WORK INSTRUCTIONS = Go through the records below line by line. Count the lines with "white" and give the count alone.

TASK INPUTS =

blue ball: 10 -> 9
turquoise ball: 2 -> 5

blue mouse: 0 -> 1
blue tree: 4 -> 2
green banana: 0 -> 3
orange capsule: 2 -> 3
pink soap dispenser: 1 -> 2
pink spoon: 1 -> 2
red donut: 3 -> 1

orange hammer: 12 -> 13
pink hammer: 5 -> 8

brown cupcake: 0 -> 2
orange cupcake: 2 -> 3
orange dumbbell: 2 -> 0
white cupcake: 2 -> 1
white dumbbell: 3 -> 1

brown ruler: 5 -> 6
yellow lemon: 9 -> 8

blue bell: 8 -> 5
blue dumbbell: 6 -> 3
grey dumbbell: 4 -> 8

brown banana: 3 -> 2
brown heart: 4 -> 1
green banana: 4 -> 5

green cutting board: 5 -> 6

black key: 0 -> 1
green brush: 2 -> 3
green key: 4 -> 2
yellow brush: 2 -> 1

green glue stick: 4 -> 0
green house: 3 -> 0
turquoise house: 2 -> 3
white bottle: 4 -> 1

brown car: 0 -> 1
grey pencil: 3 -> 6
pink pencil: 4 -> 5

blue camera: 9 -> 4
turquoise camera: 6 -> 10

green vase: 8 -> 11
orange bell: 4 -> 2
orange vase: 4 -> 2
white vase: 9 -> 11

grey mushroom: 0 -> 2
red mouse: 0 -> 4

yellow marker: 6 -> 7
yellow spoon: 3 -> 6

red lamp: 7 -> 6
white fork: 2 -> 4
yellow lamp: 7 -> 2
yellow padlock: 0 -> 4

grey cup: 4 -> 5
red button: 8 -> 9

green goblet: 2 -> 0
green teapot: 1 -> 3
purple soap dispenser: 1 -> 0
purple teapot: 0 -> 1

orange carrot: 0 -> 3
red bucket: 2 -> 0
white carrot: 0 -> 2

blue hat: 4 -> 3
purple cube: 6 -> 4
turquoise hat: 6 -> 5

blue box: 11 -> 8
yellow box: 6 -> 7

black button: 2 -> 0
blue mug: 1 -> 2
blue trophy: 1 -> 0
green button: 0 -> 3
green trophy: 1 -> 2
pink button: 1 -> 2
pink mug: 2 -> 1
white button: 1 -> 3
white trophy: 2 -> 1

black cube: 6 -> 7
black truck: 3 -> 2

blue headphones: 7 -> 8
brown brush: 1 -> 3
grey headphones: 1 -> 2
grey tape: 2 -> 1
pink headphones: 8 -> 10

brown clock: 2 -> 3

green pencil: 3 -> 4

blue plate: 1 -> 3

THE ANSWER = 8